───── Data for processing

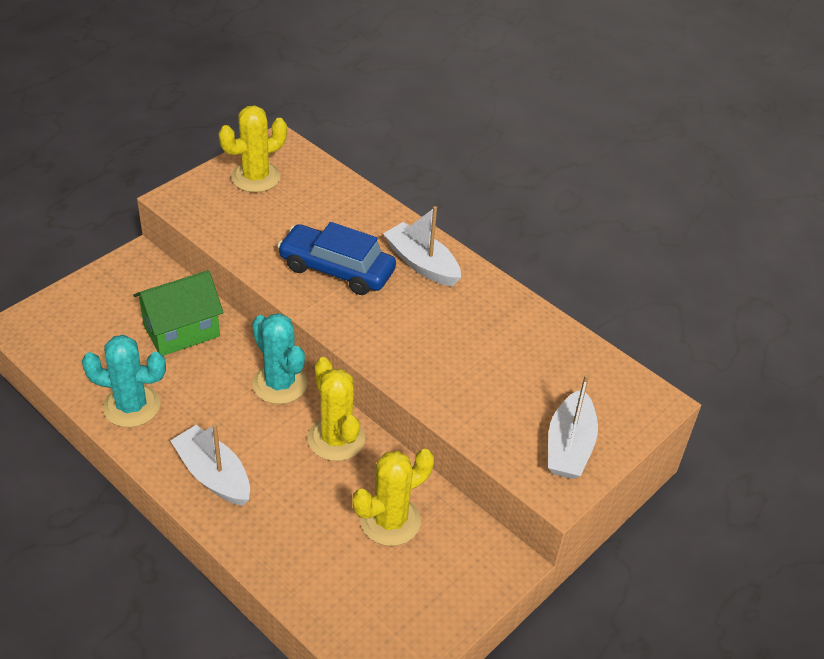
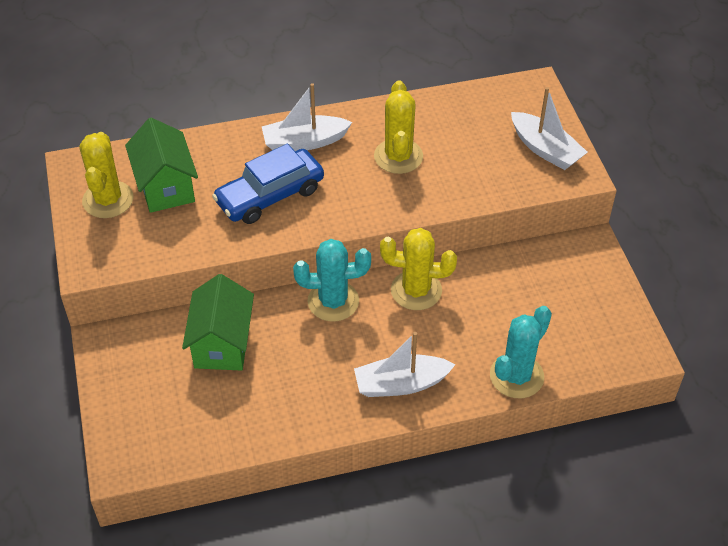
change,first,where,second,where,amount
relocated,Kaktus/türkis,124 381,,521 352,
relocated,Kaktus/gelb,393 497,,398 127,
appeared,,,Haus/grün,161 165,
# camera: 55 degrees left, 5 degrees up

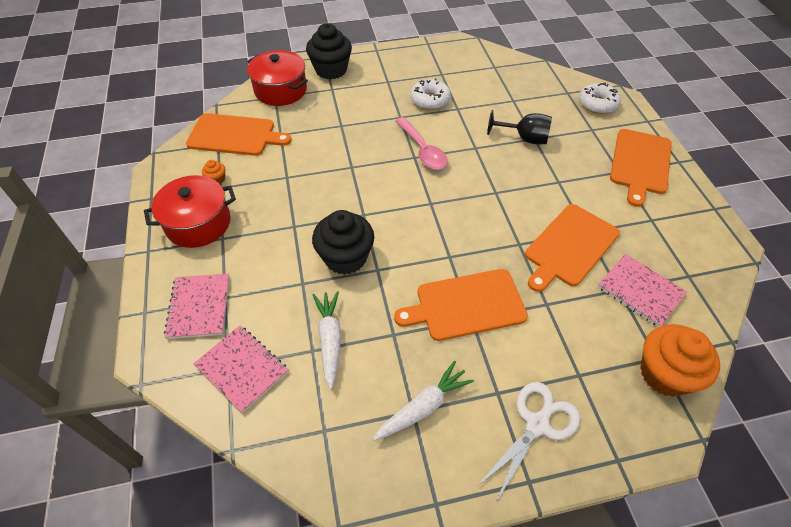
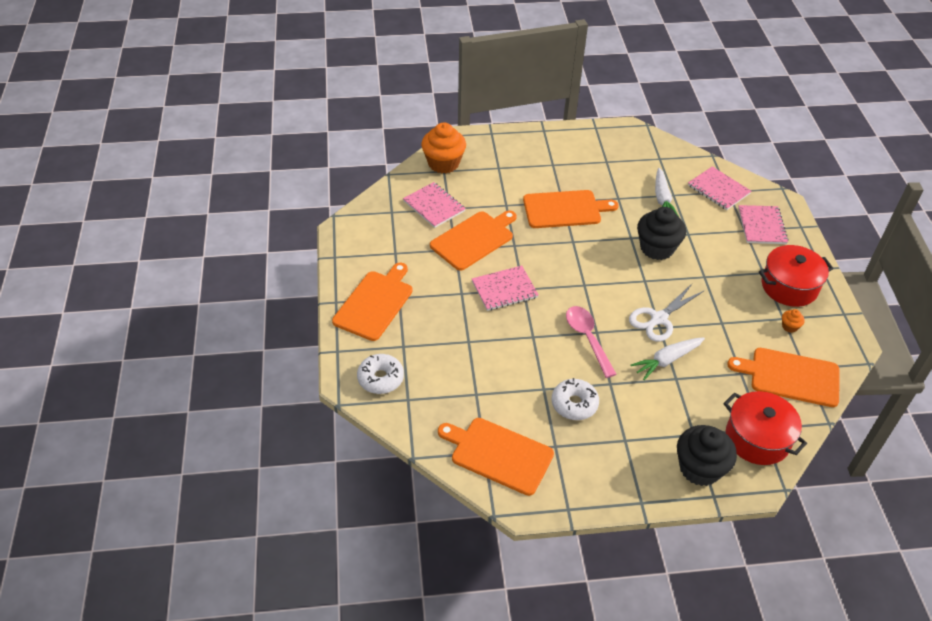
change,first,where,second,where,amount
missing,Kelch/schwarz,519 127,,,
relocated,Karotte/weiß,423 401,,667 358,
relocated,Schere/weiß,529 442,,666 313,
appeared,,,Notizbuch/rosa,505 288,
appeared,,,Schneidebrett/orange,496 457,
# camera: 175 degrees left, 5 degrees down

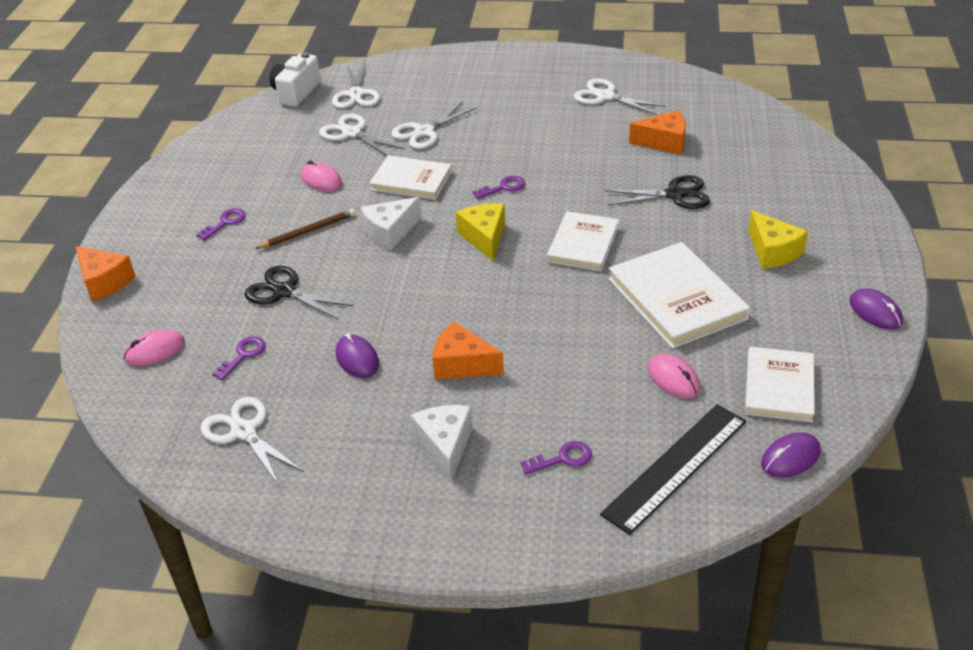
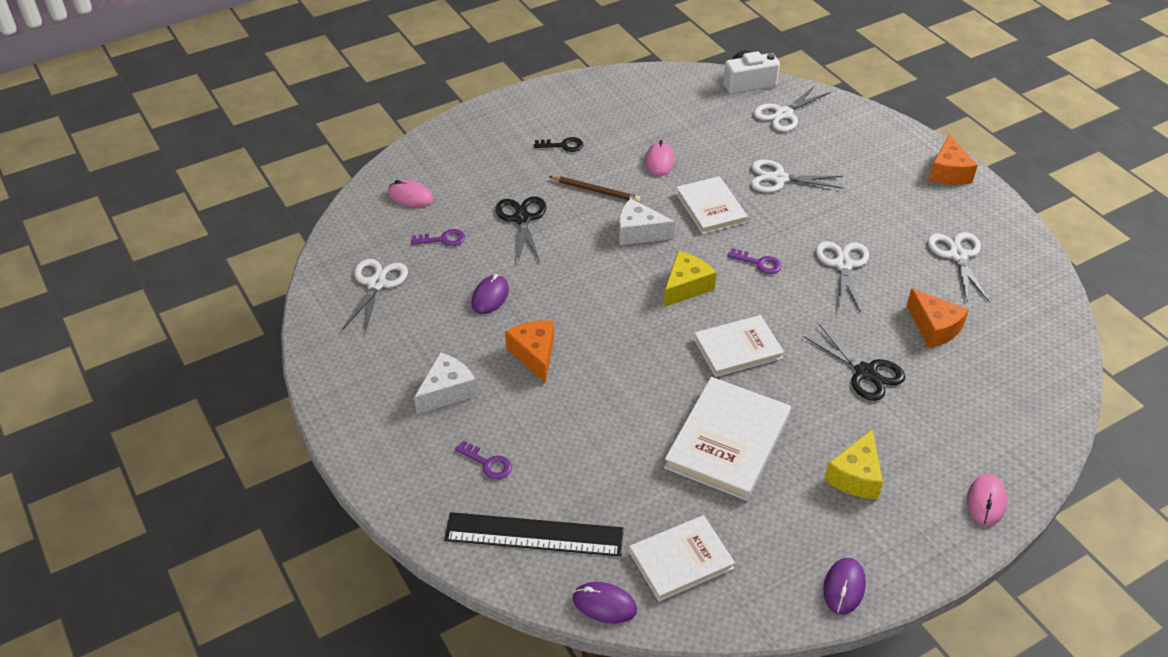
change,first,where,second,where,amount
relocated,Schere/weiß,361 135,,842 277,
colour,Schlüssel/lila,221 224,Schlüssel/schwarz,559 144,
relocated,Käse/orange,105 274,,953 159,
relocated,Computermaus/rosa,674 376,,987 500,
# camera: 50 degrees right, 5 degrees up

──────────

What to do:
Your answer must be an exact transcription of the records above, minus the pictures.

Expected answer:
change,first,where,second,where,amount
relocated,Kaktus/türkis,124 381,,521 352,
relocated,Kaktus/gelb,393 497,,398 127,
appeared,,,Haus/grün,161 165,
# camera: 55 degrees left, 5 degrees up

change,first,where,second,where,amount
missing,Kelch/schwarz,519 127,,,
relocated,Karotte/weiß,423 401,,667 358,
relocated,Schere/weiß,529 442,,666 313,
appeared,,,Notizbuch/rosa,505 288,
appeared,,,Schneidebrett/orange,496 457,
# camera: 175 degrees left, 5 degrees down

change,first,where,second,where,amount
relocated,Schere/weiß,361 135,,842 277,
colour,Schlüssel/lila,221 224,Schlüssel/schwarz,559 144,
relocated,Käse/orange,105 274,,953 159,
relocated,Computermaus/rosa,674 376,,987 500,
# camera: 50 degrees right, 5 degrees up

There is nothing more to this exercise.